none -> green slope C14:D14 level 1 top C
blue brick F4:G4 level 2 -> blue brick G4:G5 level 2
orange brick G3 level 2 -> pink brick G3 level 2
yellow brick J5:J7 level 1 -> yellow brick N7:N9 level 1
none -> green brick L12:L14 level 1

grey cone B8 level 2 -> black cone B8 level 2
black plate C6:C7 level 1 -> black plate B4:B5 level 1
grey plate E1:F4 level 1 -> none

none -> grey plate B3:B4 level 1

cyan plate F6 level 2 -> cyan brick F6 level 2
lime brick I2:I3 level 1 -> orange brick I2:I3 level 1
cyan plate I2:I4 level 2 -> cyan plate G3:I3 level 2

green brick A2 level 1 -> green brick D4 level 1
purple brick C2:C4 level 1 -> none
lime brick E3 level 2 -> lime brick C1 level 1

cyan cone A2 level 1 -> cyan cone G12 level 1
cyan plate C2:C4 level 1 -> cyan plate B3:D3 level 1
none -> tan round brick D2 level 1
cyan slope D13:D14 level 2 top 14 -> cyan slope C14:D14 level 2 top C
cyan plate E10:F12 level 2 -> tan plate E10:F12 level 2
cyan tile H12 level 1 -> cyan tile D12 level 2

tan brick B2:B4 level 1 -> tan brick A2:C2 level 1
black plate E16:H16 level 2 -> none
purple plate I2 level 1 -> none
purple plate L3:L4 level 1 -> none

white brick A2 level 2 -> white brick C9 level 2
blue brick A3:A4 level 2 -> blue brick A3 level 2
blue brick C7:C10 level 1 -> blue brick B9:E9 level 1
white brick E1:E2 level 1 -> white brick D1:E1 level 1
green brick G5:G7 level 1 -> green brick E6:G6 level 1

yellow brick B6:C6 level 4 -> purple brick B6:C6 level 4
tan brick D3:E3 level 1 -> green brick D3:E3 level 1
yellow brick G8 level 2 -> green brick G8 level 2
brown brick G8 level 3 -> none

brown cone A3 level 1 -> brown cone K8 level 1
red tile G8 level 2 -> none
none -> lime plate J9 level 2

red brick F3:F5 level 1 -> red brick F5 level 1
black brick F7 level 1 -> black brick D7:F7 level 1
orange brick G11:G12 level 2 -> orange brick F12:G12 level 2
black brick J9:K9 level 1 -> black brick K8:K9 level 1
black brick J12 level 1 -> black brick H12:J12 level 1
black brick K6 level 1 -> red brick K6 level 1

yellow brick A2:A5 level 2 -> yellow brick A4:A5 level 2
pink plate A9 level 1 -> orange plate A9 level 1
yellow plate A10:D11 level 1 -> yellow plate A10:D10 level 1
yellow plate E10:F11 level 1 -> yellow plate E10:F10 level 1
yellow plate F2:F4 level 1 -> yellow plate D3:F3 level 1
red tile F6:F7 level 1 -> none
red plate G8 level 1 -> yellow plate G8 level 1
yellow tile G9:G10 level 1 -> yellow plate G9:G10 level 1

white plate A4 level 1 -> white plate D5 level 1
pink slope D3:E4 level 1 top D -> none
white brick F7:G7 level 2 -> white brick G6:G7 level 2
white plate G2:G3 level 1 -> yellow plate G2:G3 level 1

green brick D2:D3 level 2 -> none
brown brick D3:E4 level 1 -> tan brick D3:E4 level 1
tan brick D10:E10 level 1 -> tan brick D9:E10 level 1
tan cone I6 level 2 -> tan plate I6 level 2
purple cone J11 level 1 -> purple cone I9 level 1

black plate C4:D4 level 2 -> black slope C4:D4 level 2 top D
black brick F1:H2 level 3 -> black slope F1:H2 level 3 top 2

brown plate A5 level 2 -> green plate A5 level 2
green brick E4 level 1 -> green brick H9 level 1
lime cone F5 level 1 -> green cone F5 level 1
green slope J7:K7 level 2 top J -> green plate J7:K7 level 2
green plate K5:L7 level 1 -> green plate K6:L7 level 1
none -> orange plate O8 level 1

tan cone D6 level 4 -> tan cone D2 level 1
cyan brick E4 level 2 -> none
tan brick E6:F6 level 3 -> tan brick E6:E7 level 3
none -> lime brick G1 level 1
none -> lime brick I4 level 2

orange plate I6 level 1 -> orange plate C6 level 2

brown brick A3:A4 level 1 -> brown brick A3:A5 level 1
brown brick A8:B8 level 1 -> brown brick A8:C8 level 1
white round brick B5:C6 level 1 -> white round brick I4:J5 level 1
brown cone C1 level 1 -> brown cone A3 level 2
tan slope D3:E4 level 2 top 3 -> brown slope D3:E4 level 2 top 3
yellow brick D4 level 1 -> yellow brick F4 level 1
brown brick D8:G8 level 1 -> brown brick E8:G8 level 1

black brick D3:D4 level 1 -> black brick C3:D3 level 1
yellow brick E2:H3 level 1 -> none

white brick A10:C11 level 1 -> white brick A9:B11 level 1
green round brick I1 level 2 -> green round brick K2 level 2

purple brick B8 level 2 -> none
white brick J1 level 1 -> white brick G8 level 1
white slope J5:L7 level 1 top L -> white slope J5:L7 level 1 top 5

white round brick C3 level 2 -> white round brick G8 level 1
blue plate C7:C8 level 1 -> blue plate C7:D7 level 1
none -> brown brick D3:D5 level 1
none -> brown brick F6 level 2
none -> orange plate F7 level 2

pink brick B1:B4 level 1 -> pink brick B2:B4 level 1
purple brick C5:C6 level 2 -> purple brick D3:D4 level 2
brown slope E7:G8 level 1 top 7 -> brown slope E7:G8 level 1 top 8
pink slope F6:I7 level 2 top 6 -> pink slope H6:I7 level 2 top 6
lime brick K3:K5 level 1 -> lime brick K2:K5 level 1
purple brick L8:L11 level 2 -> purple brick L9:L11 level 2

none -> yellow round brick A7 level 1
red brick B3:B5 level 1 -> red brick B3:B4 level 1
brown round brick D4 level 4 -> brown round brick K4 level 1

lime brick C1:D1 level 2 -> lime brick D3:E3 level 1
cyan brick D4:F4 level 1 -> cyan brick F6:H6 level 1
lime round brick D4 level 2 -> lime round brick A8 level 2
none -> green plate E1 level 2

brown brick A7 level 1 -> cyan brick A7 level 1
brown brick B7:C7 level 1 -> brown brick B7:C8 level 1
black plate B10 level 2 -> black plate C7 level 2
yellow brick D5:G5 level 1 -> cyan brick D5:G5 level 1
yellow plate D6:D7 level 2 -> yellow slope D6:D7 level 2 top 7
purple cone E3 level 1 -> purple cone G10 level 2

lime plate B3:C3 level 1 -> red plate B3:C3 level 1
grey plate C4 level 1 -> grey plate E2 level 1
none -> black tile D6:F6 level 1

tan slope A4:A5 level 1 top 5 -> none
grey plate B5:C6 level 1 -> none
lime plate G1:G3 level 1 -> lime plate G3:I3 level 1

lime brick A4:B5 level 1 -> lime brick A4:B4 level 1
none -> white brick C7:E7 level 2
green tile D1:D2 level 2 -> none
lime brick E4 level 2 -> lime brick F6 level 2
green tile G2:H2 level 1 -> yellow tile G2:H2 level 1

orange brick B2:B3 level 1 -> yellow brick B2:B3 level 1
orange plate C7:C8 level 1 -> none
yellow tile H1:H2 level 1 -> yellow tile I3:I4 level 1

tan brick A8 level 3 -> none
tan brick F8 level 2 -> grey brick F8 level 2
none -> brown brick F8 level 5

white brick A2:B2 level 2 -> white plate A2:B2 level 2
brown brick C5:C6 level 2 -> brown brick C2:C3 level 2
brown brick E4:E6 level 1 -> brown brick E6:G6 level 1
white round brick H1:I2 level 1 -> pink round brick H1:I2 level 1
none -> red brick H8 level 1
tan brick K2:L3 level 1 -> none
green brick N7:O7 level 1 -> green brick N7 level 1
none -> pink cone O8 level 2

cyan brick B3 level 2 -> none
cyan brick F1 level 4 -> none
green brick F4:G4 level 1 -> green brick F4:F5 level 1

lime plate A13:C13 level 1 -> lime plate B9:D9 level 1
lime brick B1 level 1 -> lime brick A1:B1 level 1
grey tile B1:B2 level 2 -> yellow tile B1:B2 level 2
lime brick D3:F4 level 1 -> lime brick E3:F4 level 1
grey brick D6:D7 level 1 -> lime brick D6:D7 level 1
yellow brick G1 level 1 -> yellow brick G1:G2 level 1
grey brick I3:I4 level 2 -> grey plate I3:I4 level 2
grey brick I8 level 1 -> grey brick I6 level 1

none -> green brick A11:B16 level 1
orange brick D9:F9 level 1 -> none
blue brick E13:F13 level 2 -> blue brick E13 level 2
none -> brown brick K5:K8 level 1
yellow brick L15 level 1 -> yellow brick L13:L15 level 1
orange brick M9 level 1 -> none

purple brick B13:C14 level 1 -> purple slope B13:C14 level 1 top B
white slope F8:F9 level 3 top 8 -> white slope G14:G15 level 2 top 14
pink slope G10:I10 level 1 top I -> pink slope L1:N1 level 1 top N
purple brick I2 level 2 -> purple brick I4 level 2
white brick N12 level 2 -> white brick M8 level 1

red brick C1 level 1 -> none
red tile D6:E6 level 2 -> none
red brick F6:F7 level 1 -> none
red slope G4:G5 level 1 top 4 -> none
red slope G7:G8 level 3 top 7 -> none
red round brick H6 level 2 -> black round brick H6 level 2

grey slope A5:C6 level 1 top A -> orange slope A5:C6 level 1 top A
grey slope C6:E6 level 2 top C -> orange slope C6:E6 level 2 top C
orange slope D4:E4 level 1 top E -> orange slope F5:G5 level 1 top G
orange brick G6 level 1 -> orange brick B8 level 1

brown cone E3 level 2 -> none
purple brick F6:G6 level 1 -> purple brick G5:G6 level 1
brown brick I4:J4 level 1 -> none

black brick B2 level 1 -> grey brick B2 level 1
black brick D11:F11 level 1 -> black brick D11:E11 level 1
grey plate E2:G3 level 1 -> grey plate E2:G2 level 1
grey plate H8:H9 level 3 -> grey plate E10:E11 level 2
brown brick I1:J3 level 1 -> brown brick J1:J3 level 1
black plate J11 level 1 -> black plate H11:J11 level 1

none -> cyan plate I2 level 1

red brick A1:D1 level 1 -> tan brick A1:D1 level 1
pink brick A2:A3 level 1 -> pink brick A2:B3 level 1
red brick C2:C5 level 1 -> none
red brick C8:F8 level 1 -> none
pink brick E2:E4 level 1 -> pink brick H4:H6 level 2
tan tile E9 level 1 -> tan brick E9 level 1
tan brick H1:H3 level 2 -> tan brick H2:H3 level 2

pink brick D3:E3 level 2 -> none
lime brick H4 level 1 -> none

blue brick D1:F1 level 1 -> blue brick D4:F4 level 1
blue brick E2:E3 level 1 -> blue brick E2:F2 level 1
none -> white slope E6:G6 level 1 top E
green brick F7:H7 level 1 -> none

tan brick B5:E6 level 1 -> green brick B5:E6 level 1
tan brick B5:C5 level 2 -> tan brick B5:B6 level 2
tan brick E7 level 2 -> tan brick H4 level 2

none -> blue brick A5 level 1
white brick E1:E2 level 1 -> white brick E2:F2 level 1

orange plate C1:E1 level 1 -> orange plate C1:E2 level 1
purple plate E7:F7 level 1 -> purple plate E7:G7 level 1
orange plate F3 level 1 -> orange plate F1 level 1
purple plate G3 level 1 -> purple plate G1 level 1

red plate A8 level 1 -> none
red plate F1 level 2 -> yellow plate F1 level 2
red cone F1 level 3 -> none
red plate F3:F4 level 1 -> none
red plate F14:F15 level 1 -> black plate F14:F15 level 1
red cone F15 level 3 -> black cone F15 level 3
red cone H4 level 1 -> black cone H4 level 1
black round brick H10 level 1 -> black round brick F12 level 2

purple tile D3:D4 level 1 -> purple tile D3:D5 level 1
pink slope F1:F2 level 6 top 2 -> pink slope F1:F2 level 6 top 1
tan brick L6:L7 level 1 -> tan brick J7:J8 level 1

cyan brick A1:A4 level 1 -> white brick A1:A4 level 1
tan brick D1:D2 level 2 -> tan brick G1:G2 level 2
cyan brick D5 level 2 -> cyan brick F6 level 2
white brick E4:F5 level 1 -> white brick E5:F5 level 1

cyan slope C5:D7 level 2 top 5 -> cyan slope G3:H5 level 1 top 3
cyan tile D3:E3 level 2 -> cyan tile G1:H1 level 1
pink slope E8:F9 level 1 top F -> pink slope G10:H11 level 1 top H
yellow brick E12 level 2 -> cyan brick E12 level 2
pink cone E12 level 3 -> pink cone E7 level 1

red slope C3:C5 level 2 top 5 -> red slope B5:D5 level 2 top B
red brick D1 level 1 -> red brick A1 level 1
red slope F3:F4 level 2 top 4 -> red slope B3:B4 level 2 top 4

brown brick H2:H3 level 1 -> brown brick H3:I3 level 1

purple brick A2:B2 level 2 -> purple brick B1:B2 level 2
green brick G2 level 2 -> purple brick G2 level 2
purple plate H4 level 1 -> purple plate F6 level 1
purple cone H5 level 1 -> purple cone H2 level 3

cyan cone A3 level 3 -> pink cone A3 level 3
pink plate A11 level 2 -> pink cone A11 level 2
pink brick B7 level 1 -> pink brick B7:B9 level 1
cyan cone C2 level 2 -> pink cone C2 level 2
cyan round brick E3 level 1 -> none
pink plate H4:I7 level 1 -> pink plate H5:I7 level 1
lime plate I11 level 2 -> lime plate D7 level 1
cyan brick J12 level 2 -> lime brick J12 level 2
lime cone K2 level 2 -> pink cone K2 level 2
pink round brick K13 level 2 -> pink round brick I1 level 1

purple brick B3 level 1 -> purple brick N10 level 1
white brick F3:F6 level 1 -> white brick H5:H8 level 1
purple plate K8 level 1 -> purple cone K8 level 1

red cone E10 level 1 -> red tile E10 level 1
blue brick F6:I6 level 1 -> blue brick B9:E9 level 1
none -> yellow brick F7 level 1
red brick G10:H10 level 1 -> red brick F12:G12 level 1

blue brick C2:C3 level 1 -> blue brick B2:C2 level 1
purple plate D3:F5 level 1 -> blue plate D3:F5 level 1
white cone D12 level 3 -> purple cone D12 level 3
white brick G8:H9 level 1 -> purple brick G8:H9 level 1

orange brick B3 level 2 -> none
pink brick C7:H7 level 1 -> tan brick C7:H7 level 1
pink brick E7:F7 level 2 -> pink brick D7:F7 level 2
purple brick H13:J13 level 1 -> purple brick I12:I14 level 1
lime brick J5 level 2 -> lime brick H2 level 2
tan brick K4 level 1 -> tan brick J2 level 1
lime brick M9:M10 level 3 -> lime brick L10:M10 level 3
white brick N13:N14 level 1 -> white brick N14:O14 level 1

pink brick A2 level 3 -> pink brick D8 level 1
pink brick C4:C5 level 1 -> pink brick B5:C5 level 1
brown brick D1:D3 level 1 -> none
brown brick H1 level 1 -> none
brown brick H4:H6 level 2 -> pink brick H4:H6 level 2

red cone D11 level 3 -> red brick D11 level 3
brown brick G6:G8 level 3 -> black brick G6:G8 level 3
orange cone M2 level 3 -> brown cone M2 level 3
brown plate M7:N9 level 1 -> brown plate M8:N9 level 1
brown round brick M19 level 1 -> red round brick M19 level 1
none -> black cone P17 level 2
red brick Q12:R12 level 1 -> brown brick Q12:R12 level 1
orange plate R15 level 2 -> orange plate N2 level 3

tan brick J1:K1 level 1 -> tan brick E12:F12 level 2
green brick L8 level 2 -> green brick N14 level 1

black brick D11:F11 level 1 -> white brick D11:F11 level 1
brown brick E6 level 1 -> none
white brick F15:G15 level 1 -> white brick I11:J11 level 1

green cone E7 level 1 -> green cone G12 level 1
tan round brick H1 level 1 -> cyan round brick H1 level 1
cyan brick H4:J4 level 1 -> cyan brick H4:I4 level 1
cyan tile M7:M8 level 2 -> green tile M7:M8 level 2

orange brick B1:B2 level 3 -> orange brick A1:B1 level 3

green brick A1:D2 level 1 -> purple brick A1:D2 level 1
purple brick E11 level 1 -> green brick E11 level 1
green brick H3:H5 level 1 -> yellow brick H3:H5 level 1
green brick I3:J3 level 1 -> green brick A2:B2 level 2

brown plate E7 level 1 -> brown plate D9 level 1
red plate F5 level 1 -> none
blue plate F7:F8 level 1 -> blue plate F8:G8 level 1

****************

Problem description. From the records above, quote only the lines running from the line with "lime brick A4:B5" to the line with "tan brick F8 level 2 -> grey brick F8 level 2", both lines included.

Answer space.
lime brick A4:B5 level 1 -> lime brick A4:B4 level 1
none -> white brick C7:E7 level 2
green tile D1:D2 level 2 -> none
lime brick E4 level 2 -> lime brick F6 level 2
green tile G2:H2 level 1 -> yellow tile G2:H2 level 1

orange brick B2:B3 level 1 -> yellow brick B2:B3 level 1
orange plate C7:C8 level 1 -> none
yellow tile H1:H2 level 1 -> yellow tile I3:I4 level 1

tan brick A8 level 3 -> none
tan brick F8 level 2 -> grey brick F8 level 2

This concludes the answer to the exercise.